- What the task requires
Beginning at the line that contains "none -> cyan cone G9 level 3", repeat each line exactly through the last one of the records below, and leave out the pictures.

- Task inputs
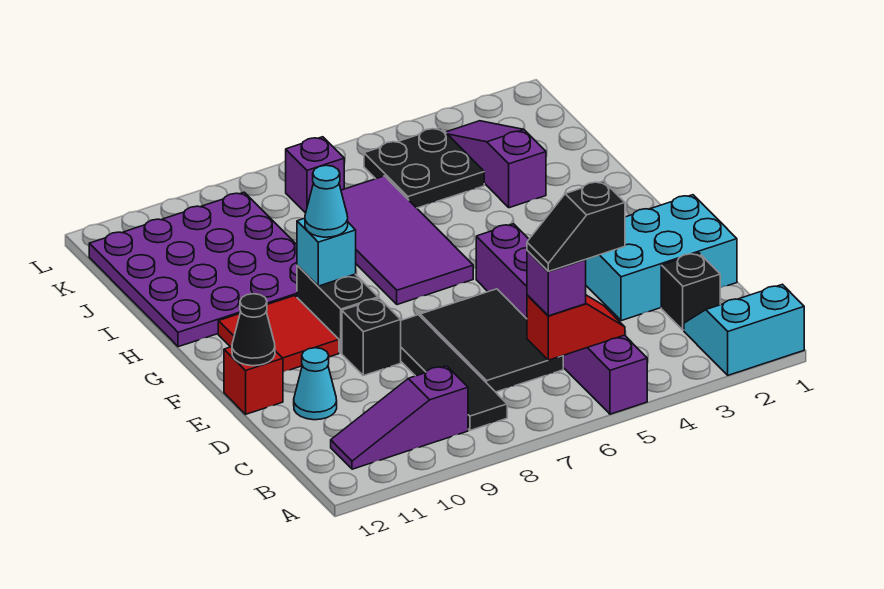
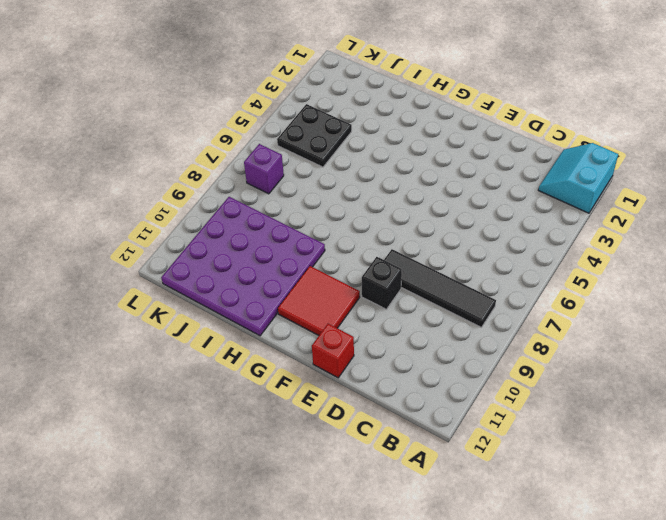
none -> purple brick A5:F5 level 1
none -> purple slope B9:B11 level 1 top 9
none -> black brick C2 level 1

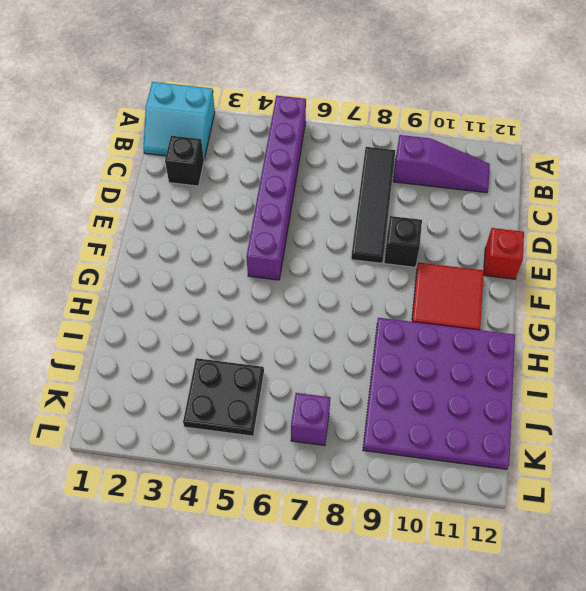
none -> black tile C6:E7 level 1
none -> cyan brick D1:E3 level 1
none -> cyan cone D11 level 1

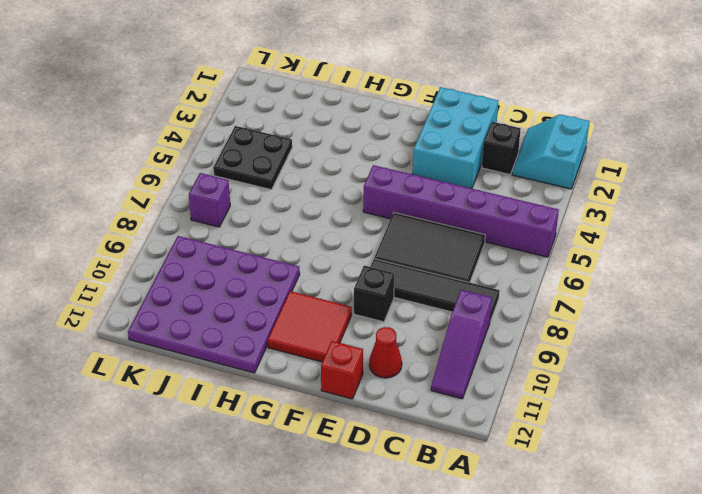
red cone D11 level 1 -> cyan cone D11 level 1
none -> black brick F9:G9 level 1
none -> purple tile G6:J7 level 1
none -> purple slope I3:K3 level 1 top I

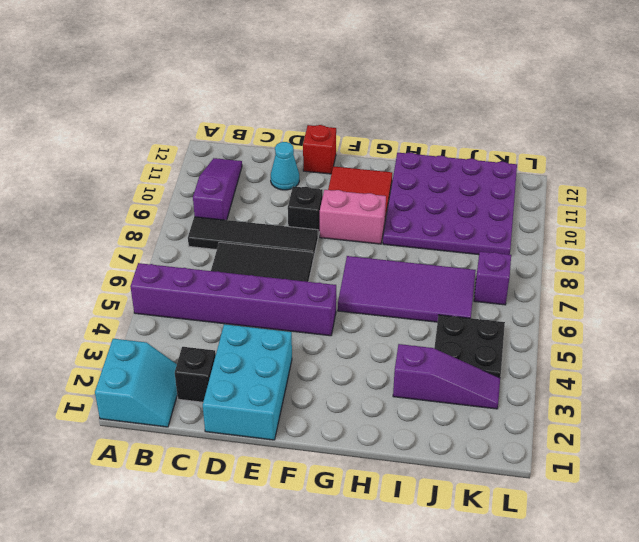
pink brick F9:G9 level 1 -> black brick F9:G9 level 1
none -> red slope B5:B6 level 2 top 6
none -> black cone E12 level 2
none -> cyan brick G9 level 2

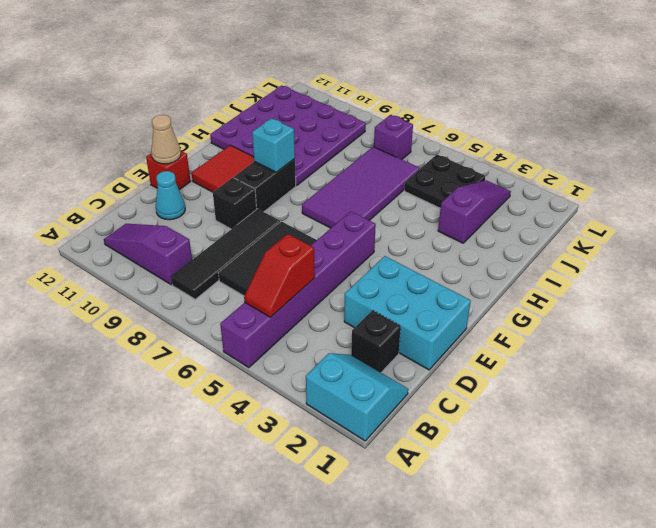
red slope B5:C5 level 2 top C -> red slope B5:B6 level 2 top 6
tan cone E12 level 2 -> black cone E12 level 2
none -> purple brick B6 level 3
none -> cyan cone G9 level 3
none -> black slope B5:B6 level 4 top 5

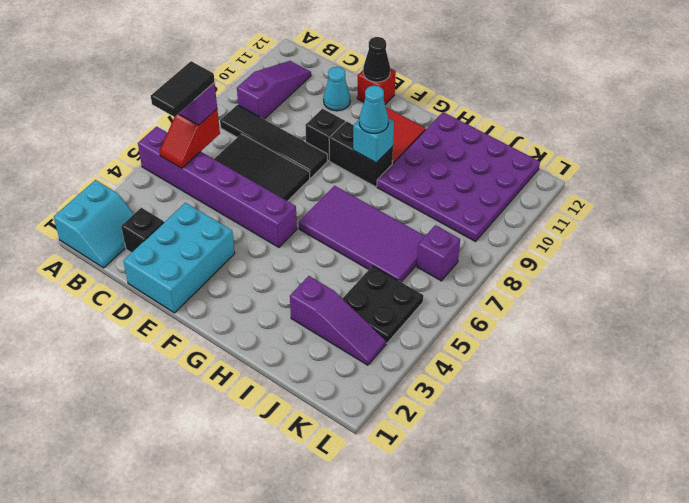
black tile B5:B6 level 4 -> black slope B5:B6 level 4 top 5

- Solution to the exercise
none -> cyan cone G9 level 3
none -> black slope B5:B6 level 4 top 5

black tile B5:B6 level 4 -> black slope B5:B6 level 4 top 5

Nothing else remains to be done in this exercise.